# Activity
Reproduce every record verbatim but drop the pictures.

*** Opening of Provided data ***

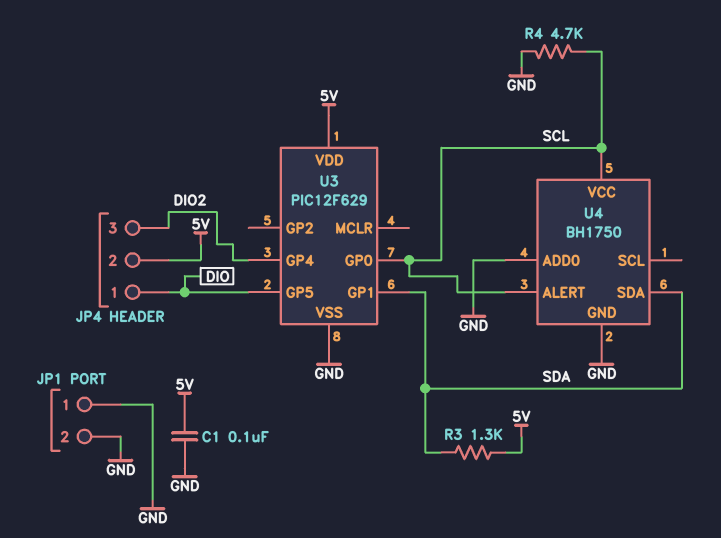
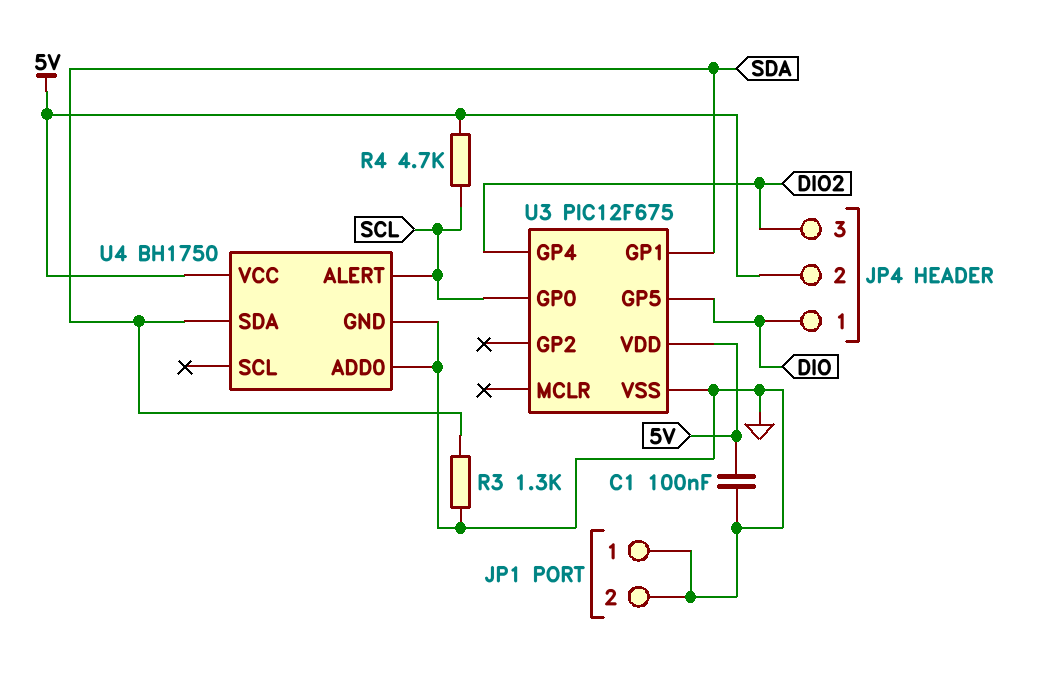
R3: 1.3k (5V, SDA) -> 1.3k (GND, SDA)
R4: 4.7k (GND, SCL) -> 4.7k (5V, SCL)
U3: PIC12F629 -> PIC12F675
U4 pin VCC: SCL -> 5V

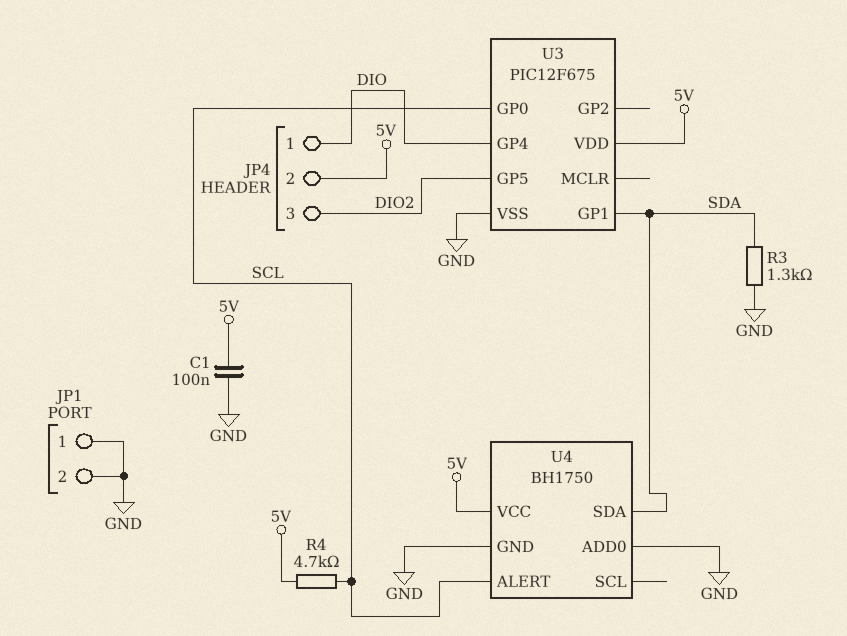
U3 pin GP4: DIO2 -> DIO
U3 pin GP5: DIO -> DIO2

*** Close of Provided data ***

# Response area
R3: 1.3k (5V, SDA) -> 1.3k (GND, SDA)
R4: 4.7k (GND, SCL) -> 4.7k (5V, SCL)
U3: PIC12F629 -> PIC12F675
U4 pin VCC: SCL -> 5V

U3 pin GP4: DIO2 -> DIO
U3 pin GP5: DIO -> DIO2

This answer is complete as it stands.